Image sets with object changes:
○ ○ ○ ○

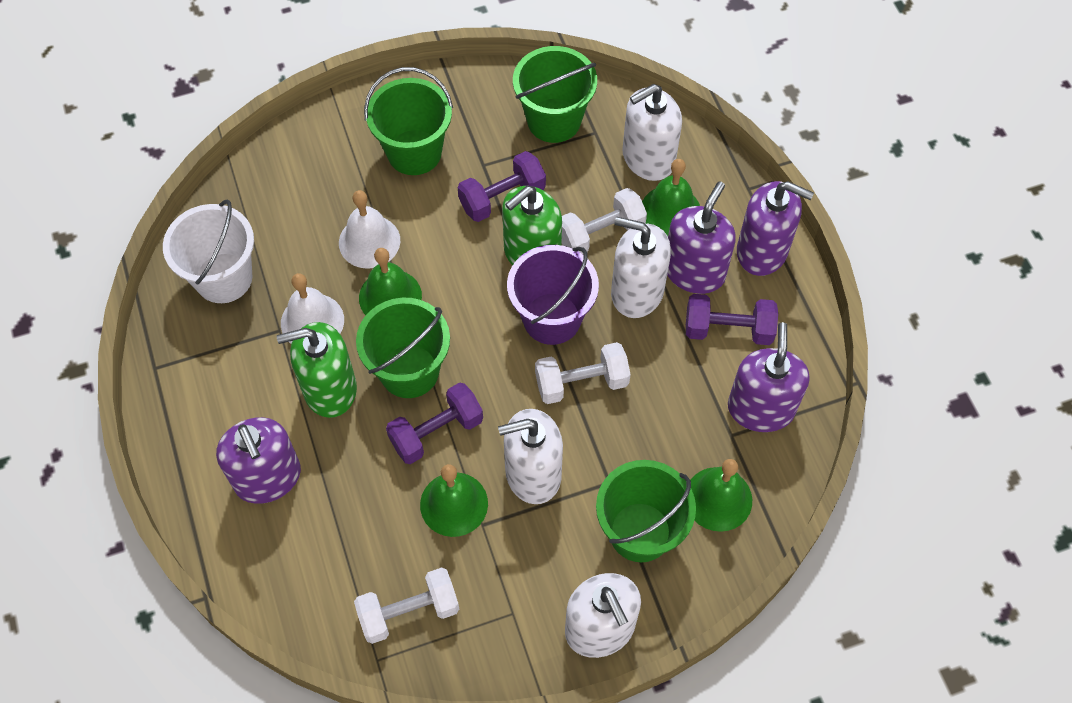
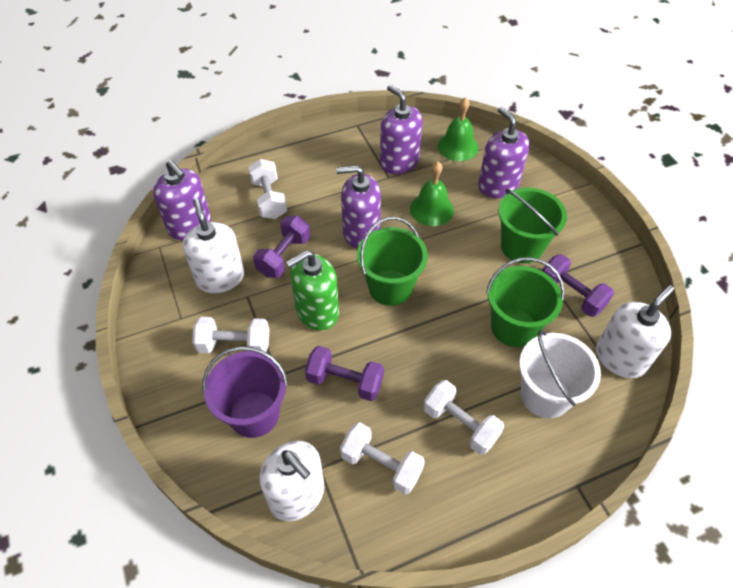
green bell: 4 -> 2
green bucket: 4 -> 3
green soap dispenser: 2 -> 1
white bell: 2 -> 0
white dumbbell: 3 -> 4
white soap dispenser: 4 -> 3

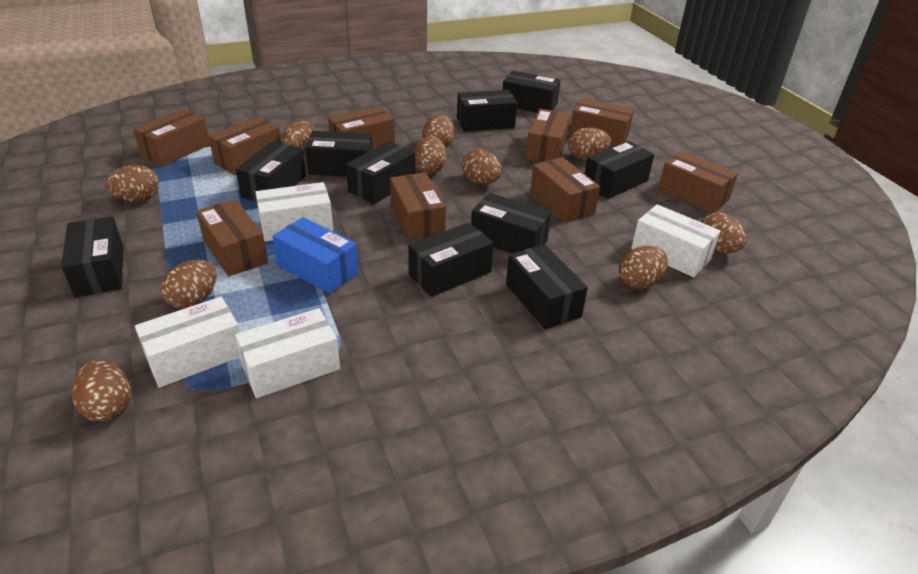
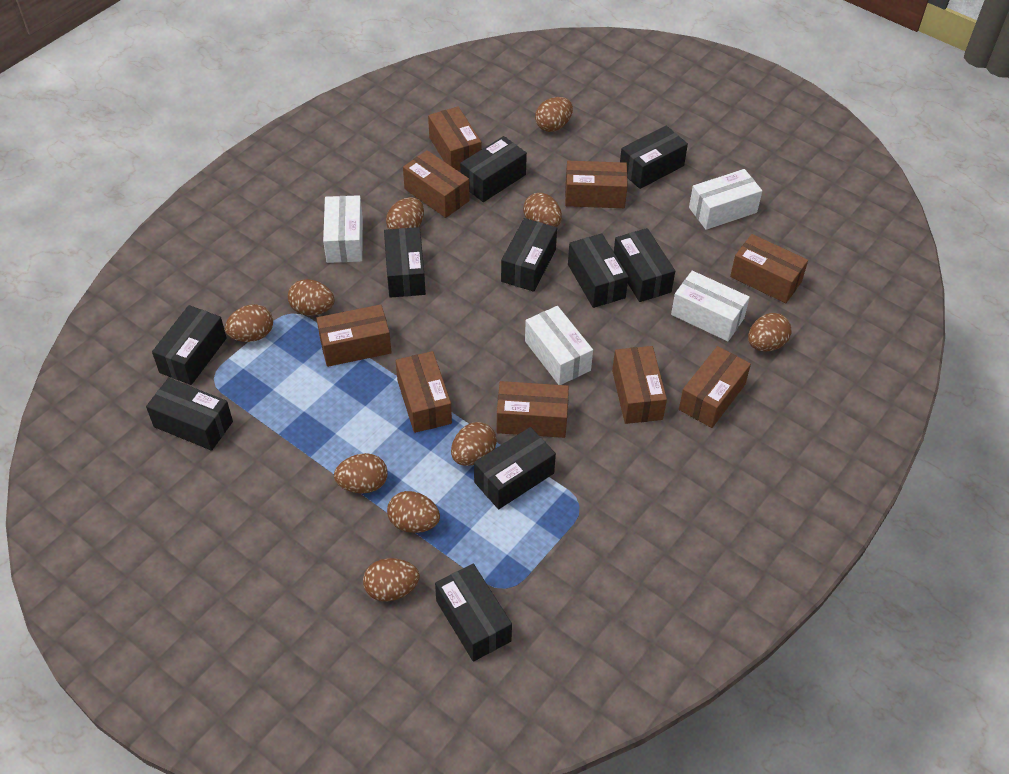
blue box: 1 -> 0

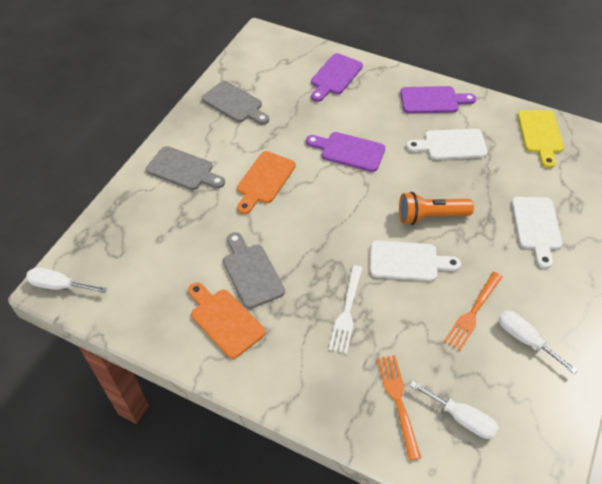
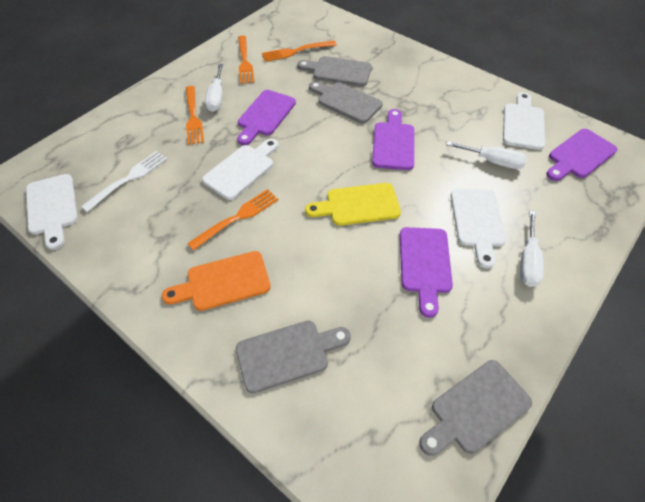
grey cutting board: 3 -> 4
orange cutting board: 2 -> 1
orange flashlight: 1 -> 0
orange fork: 2 -> 4
purple cutting board: 3 -> 4
white cutting board: 3 -> 4

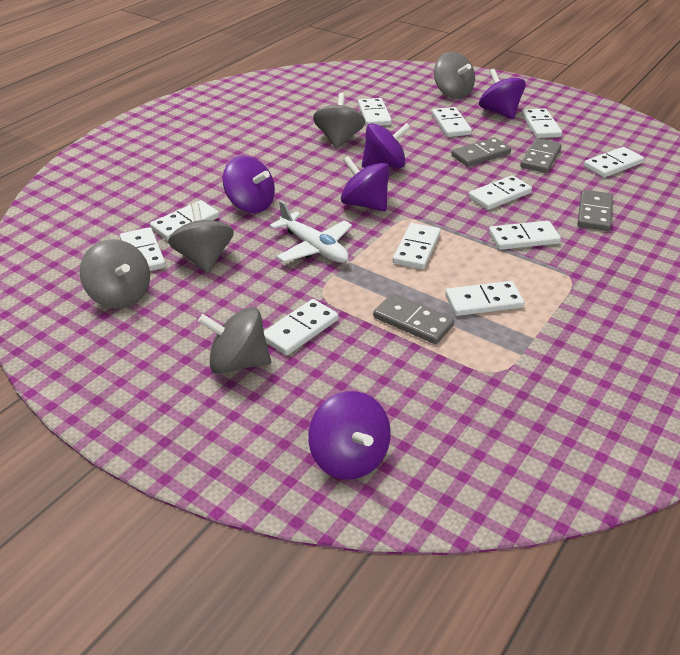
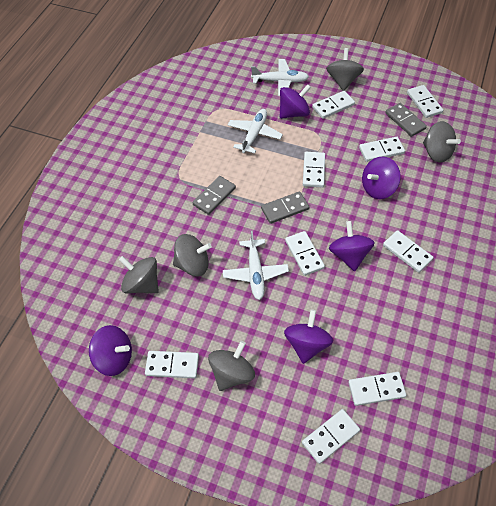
grey domino: 4 -> 3
white domino: 11 -> 9
white plane: 1 -> 3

○ ○ ○ ○

What is required:
Return each line among the entries that holds the word "grey".

Result of this exercise:
grey cutting board: 3 -> 4
grey domino: 4 -> 3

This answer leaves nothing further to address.